Spatial object tracking data

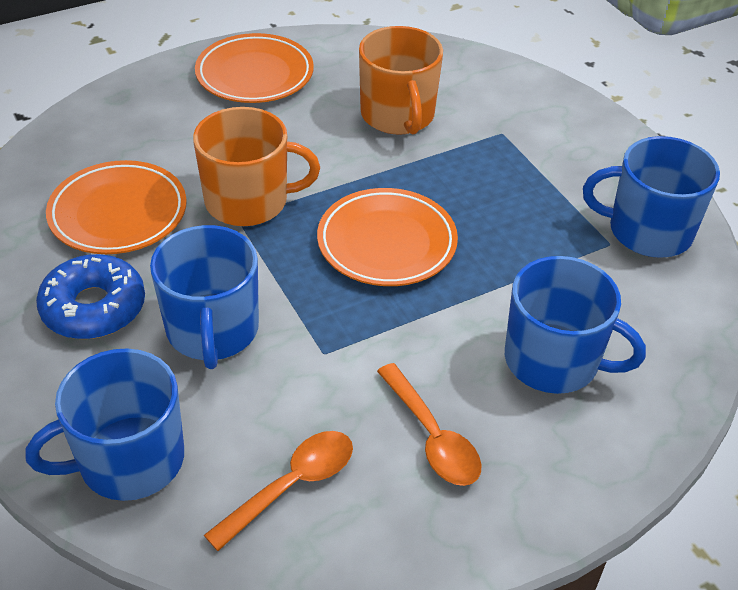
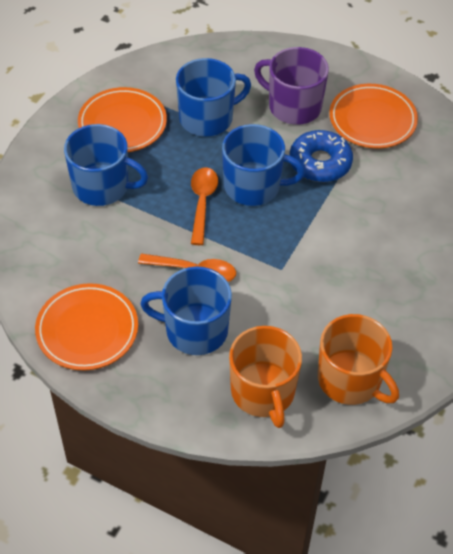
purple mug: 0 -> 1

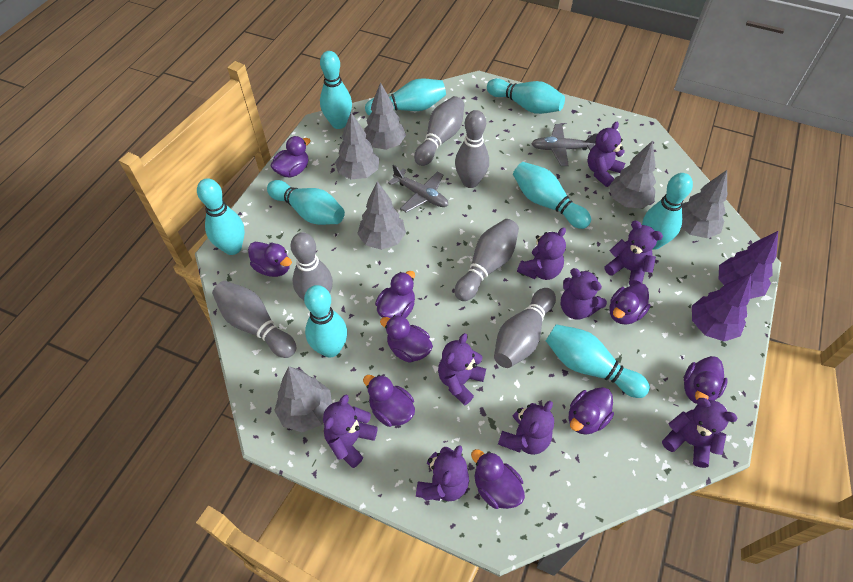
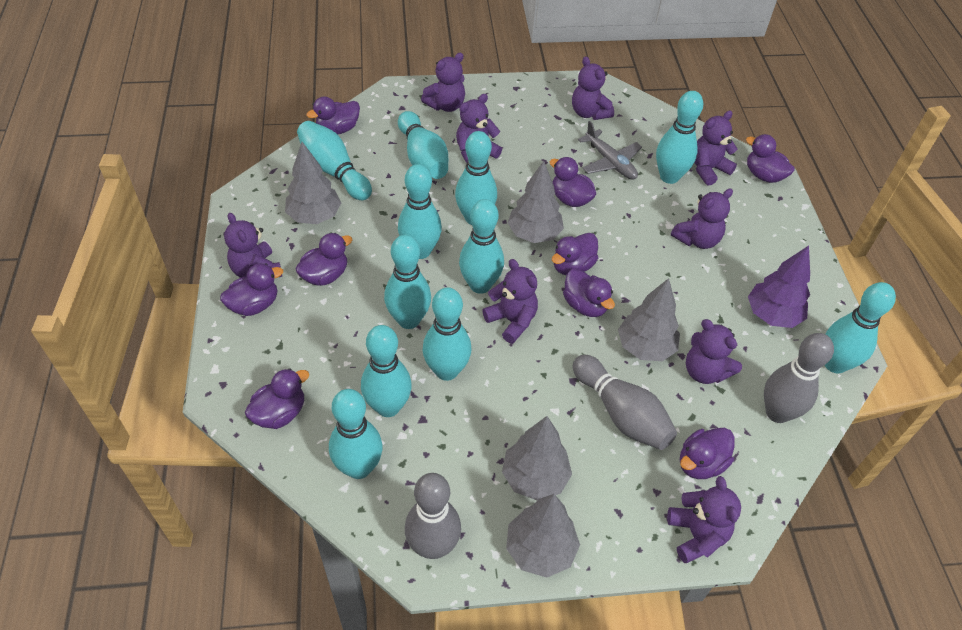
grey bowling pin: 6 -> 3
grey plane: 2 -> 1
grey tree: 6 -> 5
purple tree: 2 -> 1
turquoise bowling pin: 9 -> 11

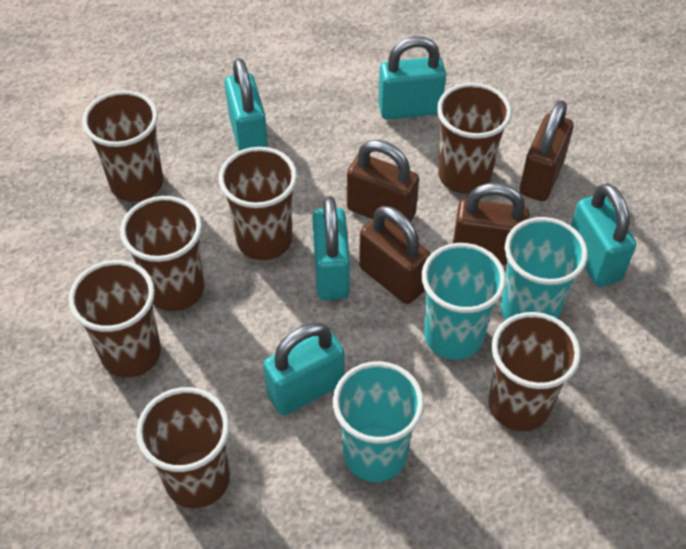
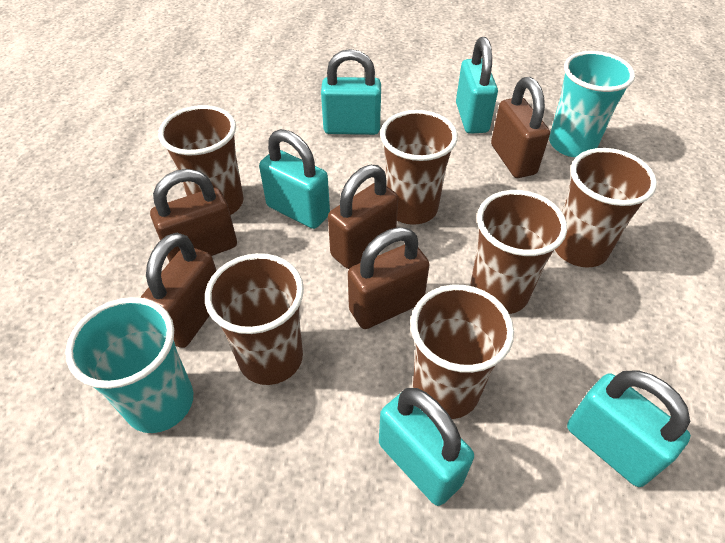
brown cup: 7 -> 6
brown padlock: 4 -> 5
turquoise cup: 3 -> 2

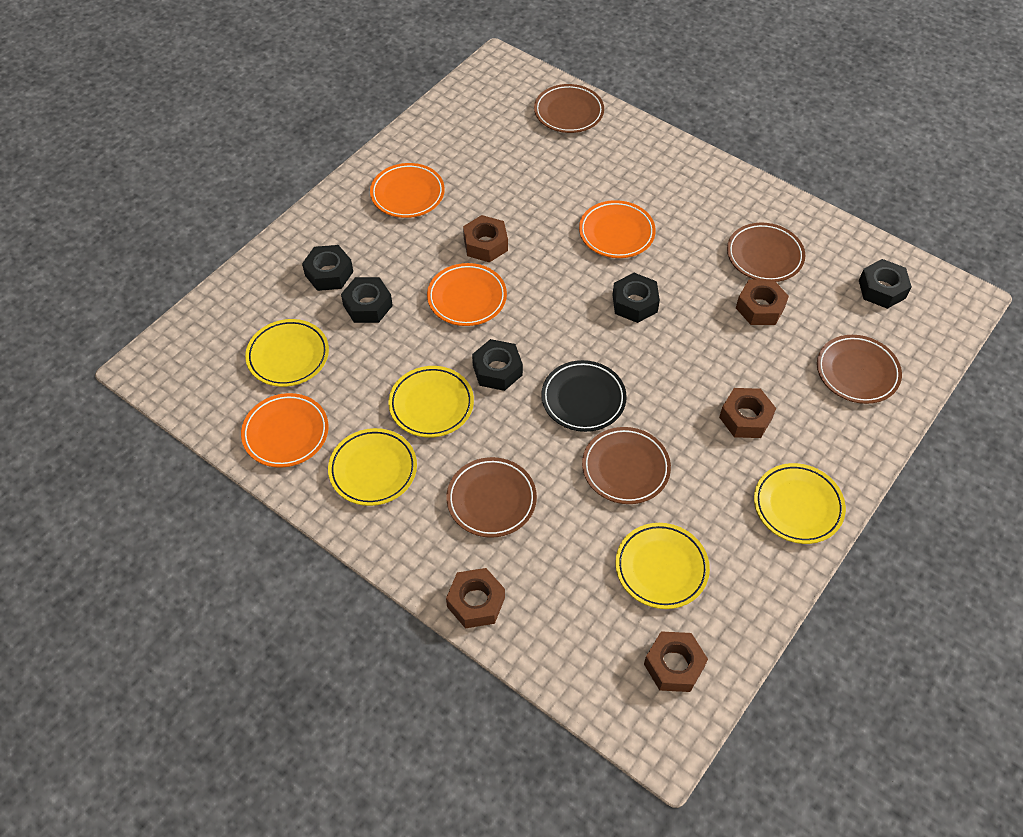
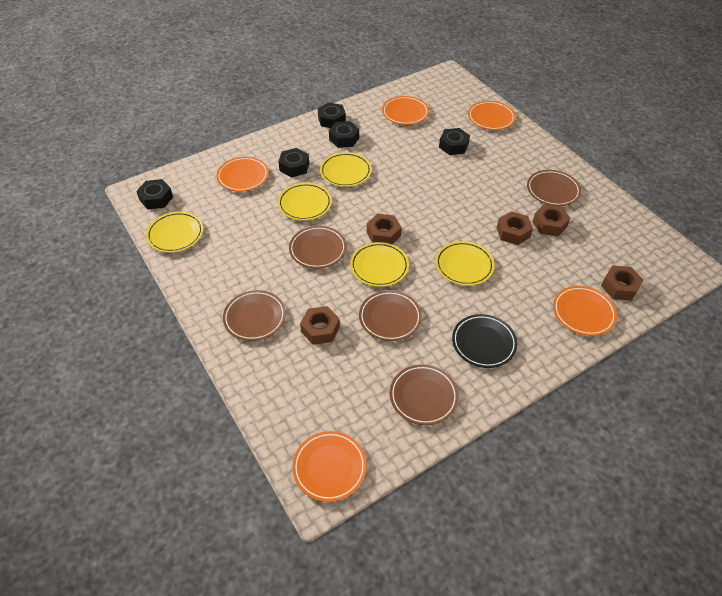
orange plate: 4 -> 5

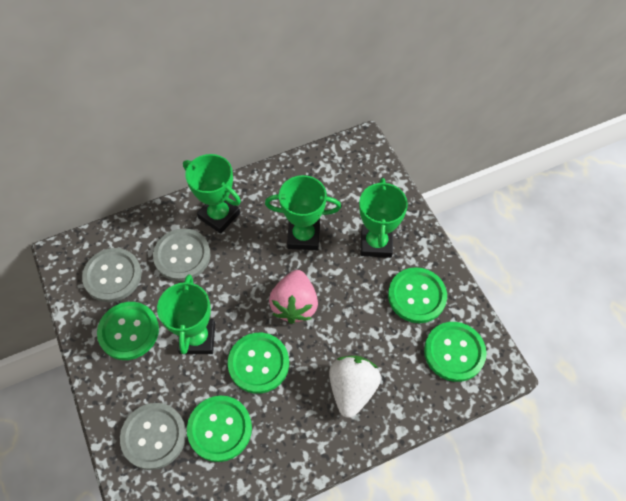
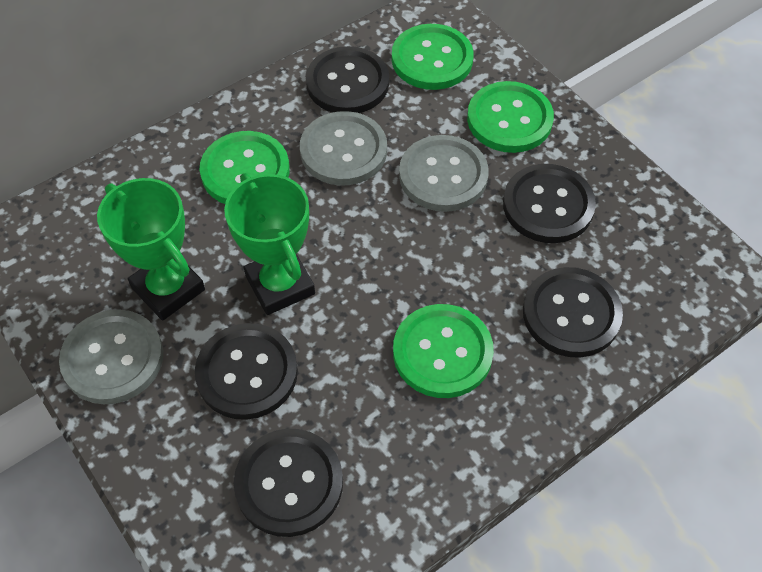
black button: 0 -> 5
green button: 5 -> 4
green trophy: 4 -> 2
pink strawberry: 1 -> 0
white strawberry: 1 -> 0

(Task) Set the preceding data down again word for word, omitting images.

(Task solution)
purple mug: 0 -> 1

grey bowling pin: 6 -> 3
grey plane: 2 -> 1
grey tree: 6 -> 5
purple tree: 2 -> 1
turquoise bowling pin: 9 -> 11

brown cup: 7 -> 6
brown padlock: 4 -> 5
turquoise cup: 3 -> 2

orange plate: 4 -> 5

black button: 0 -> 5
green button: 5 -> 4
green trophy: 4 -> 2
pink strawberry: 1 -> 0
white strawberry: 1 -> 0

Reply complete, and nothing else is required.